Recorded data
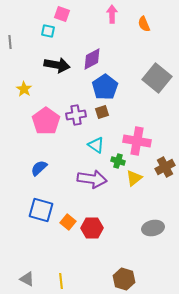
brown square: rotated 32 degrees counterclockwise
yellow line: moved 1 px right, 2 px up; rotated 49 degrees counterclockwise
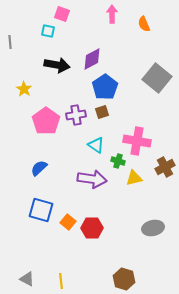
yellow triangle: rotated 24 degrees clockwise
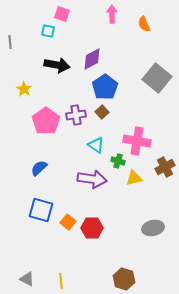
brown square: rotated 24 degrees counterclockwise
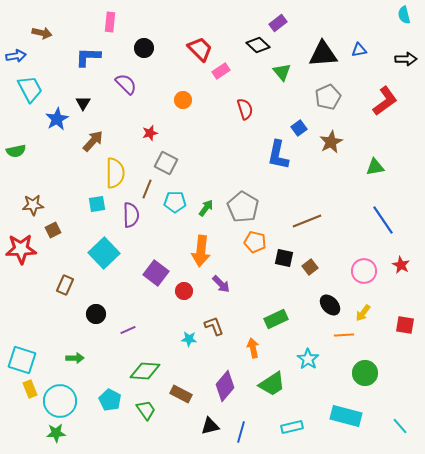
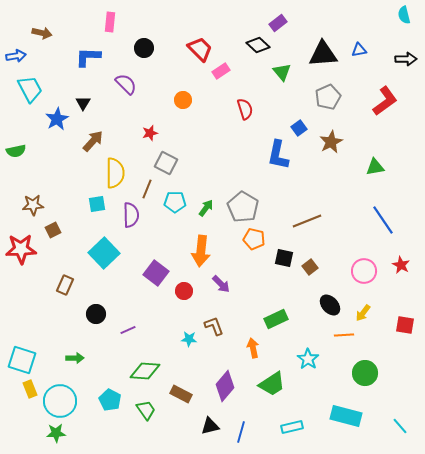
orange pentagon at (255, 242): moved 1 px left, 3 px up
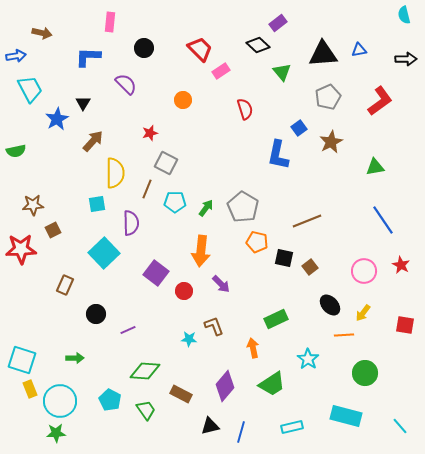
red L-shape at (385, 101): moved 5 px left
purple semicircle at (131, 215): moved 8 px down
orange pentagon at (254, 239): moved 3 px right, 3 px down
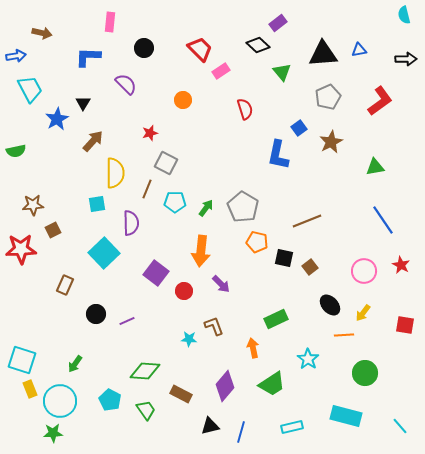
purple line at (128, 330): moved 1 px left, 9 px up
green arrow at (75, 358): moved 6 px down; rotated 126 degrees clockwise
green star at (56, 433): moved 3 px left
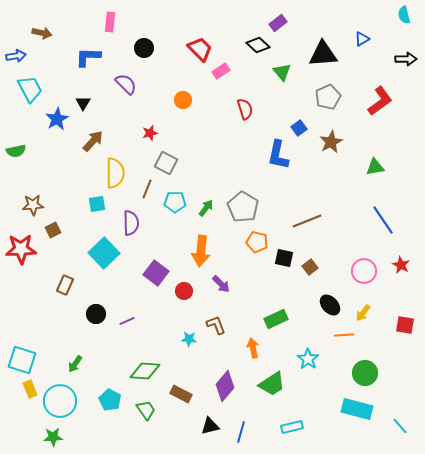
blue triangle at (359, 50): moved 3 px right, 11 px up; rotated 21 degrees counterclockwise
brown L-shape at (214, 326): moved 2 px right, 1 px up
cyan rectangle at (346, 416): moved 11 px right, 7 px up
green star at (53, 433): moved 4 px down
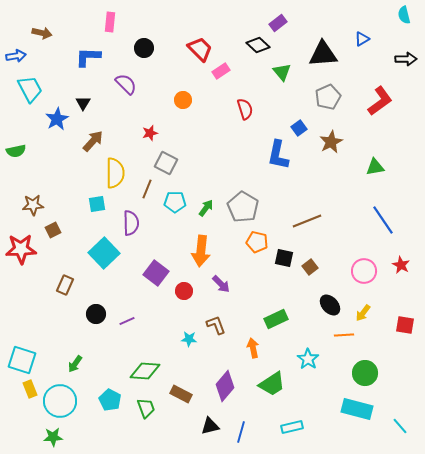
green trapezoid at (146, 410): moved 2 px up; rotated 15 degrees clockwise
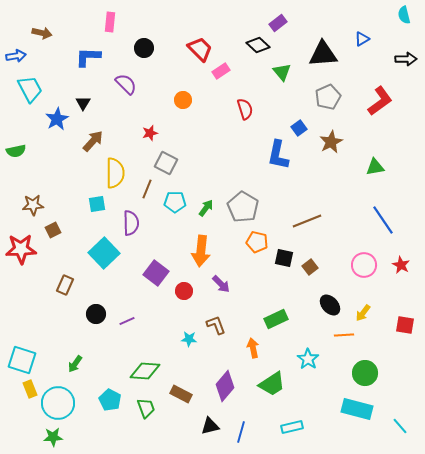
pink circle at (364, 271): moved 6 px up
cyan circle at (60, 401): moved 2 px left, 2 px down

◆ What to produce
Arrange the lines as a Markdown table with the columns Row and Line, starting at the line that contains "purple line at" and ending at the last line of the data. Skip blank lines and leave the pictures out.

◆ Task result
| Row | Line |
|---|---|
| 1 | purple line at (128, 330): moved 1 px left, 9 px up |
| 2 | green arrow at (75, 358): moved 6 px down; rotated 126 degrees clockwise |
| 3 | green star at (56, 433): moved 3 px left |
| 4 | blue triangle at (359, 50): moved 3 px right, 11 px up; rotated 21 degrees counterclockwise |
| 5 | brown L-shape at (214, 326): moved 2 px right, 1 px up |
| 6 | cyan rectangle at (346, 416): moved 11 px right, 7 px up |
| 7 | green star at (53, 433): moved 4 px down |
| 8 | green trapezoid at (146, 410): moved 2 px up; rotated 15 degrees clockwise |
| 9 | pink circle at (364, 271): moved 6 px up |
| 10 | cyan circle at (60, 401): moved 2 px left, 2 px down |